[Opening Supplied entries section]
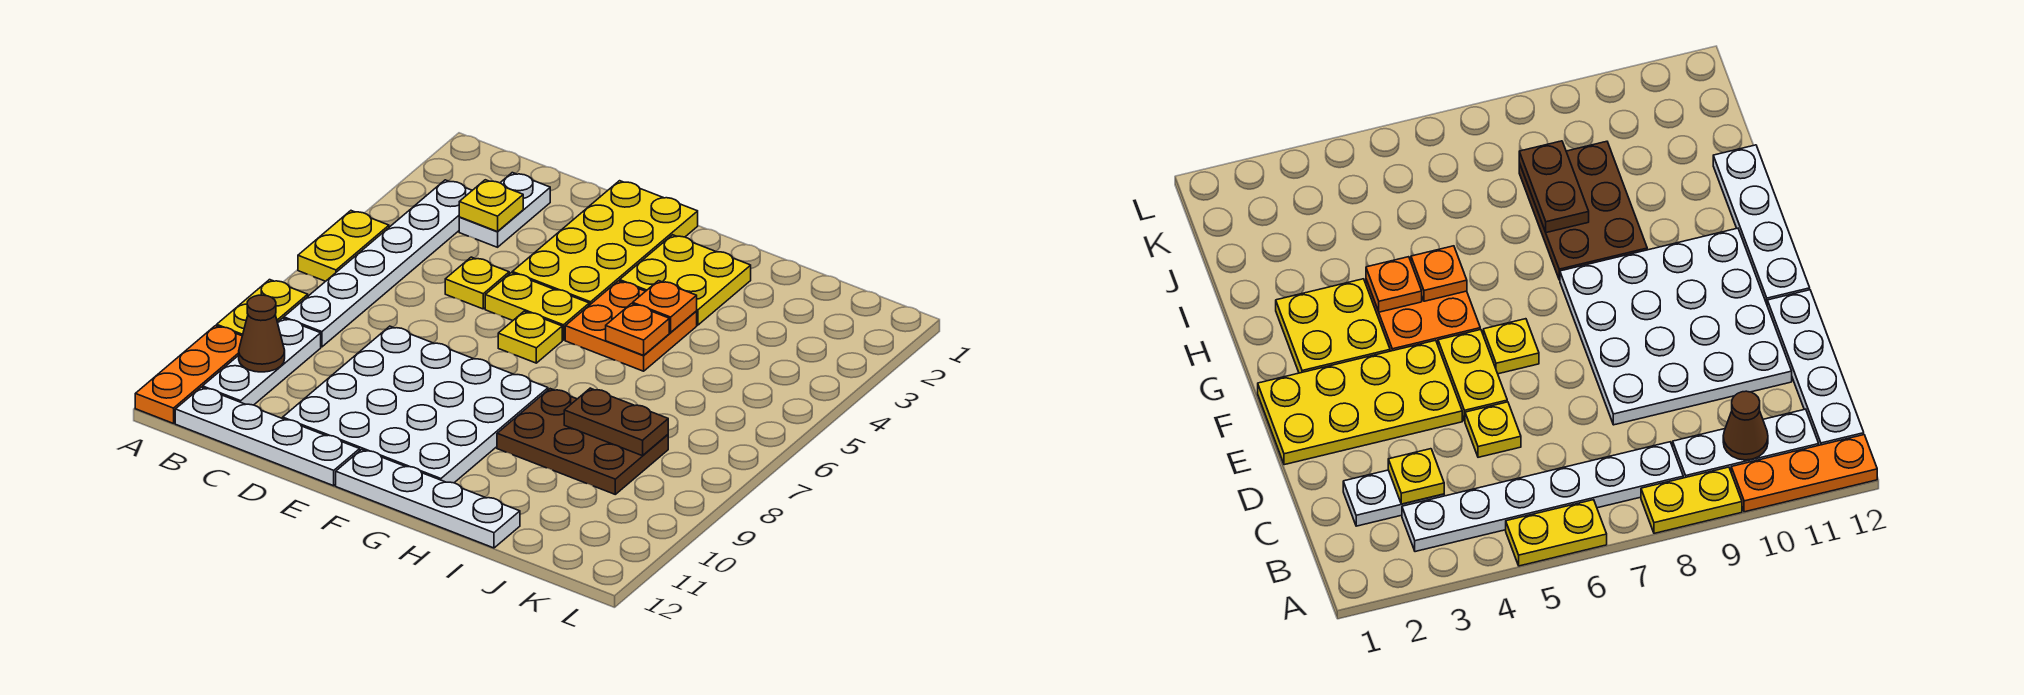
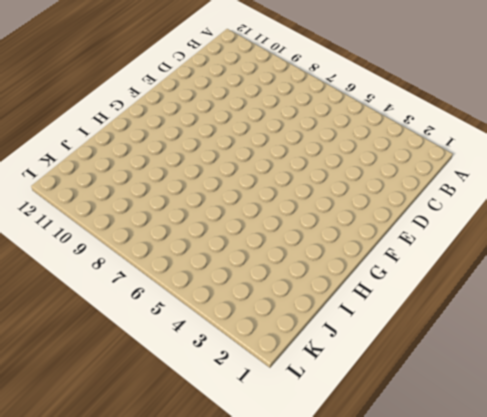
none -> yellow plate A5:A6 level 1
none -> yellow plate A8:A9 level 1
none -> orange plate A10:A12 level 1

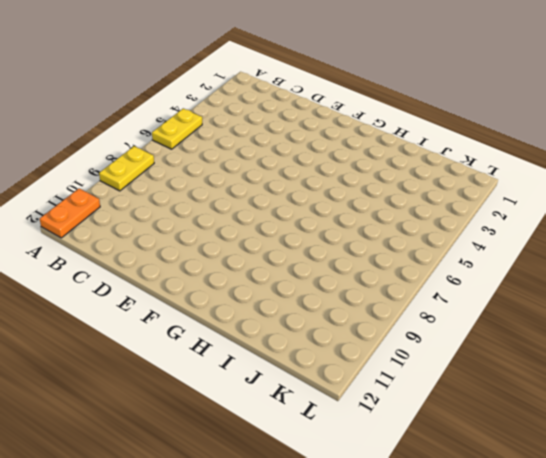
orange plate A11:A12 level 1 -> orange plate A10:A12 level 1
none -> white plate B3:B8 level 1
none -> white plate B9:B11 level 1
none -> white plate B12:E12 level 1

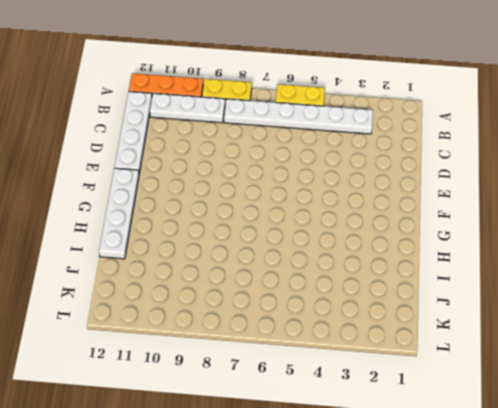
none -> white plate C2:C3 level 1
none -> yellow plate D5 level 1
none -> white plate D8:G11 level 1

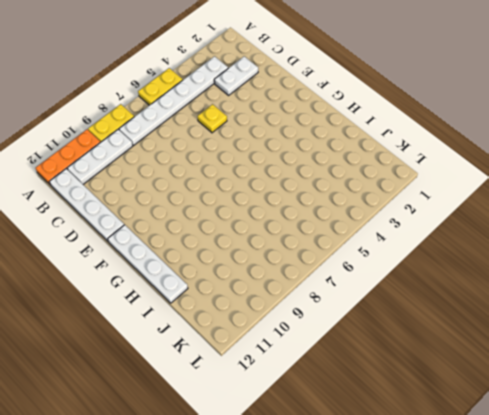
none -> white plate D8:G11 level 1
none -> yellow plate E1:F4 level 1
none -> yellow plate E5:F5 level 1

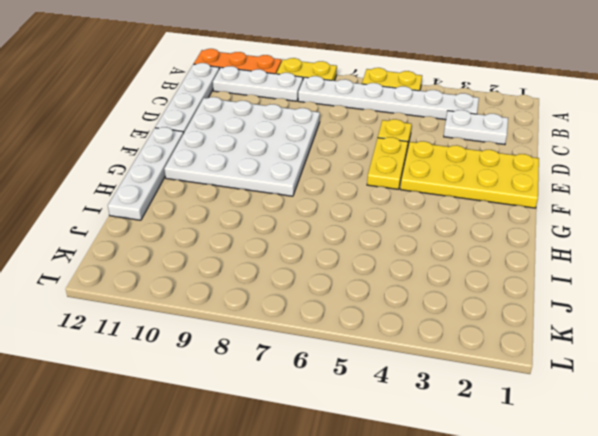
none -> yellow plate F6 level 1
none -> yellow plate G2:H3 level 1
none -> orange plate G4:H5 level 1

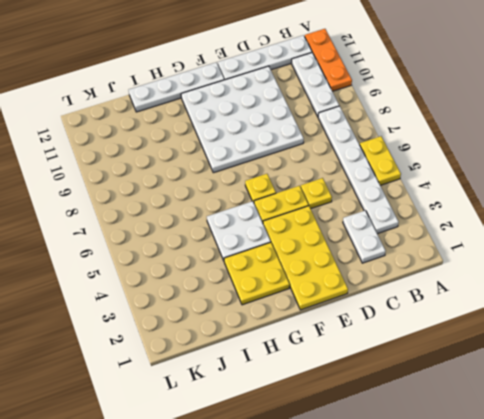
white plate G4:H5 level 1 -> orange plate G4:H5 level 1
none -> yellow plate A8:A9 level 1
none -> brown plate H8:J9 level 1
none -> brown cone B10 level 2

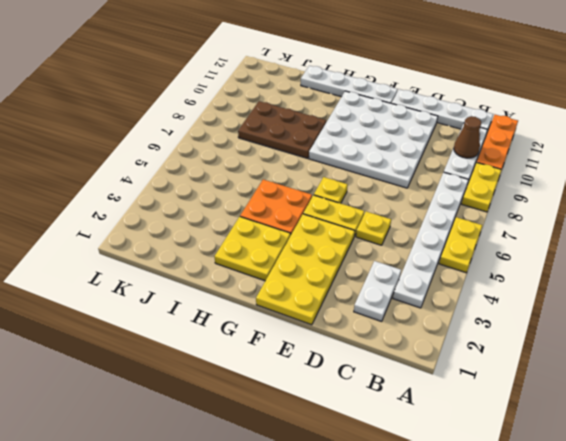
none -> yellow plate C3 level 2
none -> orange plate H4 level 2
none -> orange plate H5 level 2

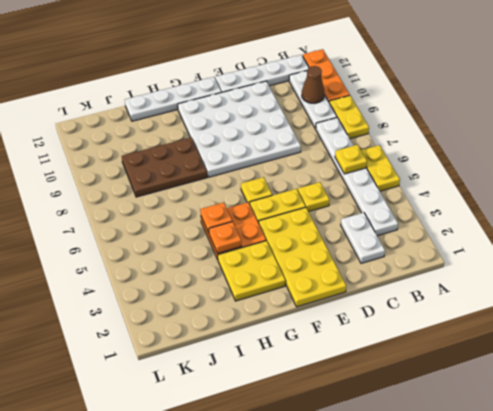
yellow plate B6 level 2 -> yellow plate C3 level 2
none -> brown plate I8:J8 level 2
[Closing Supplied entries section]
### Work to complete
Please print the data above once more, exactly and without images.

### Your response
none -> yellow plate A5:A6 level 1
none -> yellow plate A8:A9 level 1
none -> orange plate A10:A12 level 1

orange plate A11:A12 level 1 -> orange plate A10:A12 level 1
none -> white plate B3:B8 level 1
none -> white plate B9:B11 level 1
none -> white plate B12:E12 level 1

none -> white plate C2:C3 level 1
none -> yellow plate D5 level 1
none -> white plate D8:G11 level 1

none -> white plate D8:G11 level 1
none -> yellow plate E1:F4 level 1
none -> yellow plate E5:F5 level 1

none -> yellow plate F6 level 1
none -> yellow plate G2:H3 level 1
none -> orange plate G4:H5 level 1

white plate G4:H5 level 1 -> orange plate G4:H5 level 1
none -> yellow plate A8:A9 level 1
none -> brown plate H8:J9 level 1
none -> brown cone B10 level 2

none -> yellow plate C3 level 2
none -> orange plate H4 level 2
none -> orange plate H5 level 2

yellow plate B6 level 2 -> yellow plate C3 level 2
none -> brown plate I8:J8 level 2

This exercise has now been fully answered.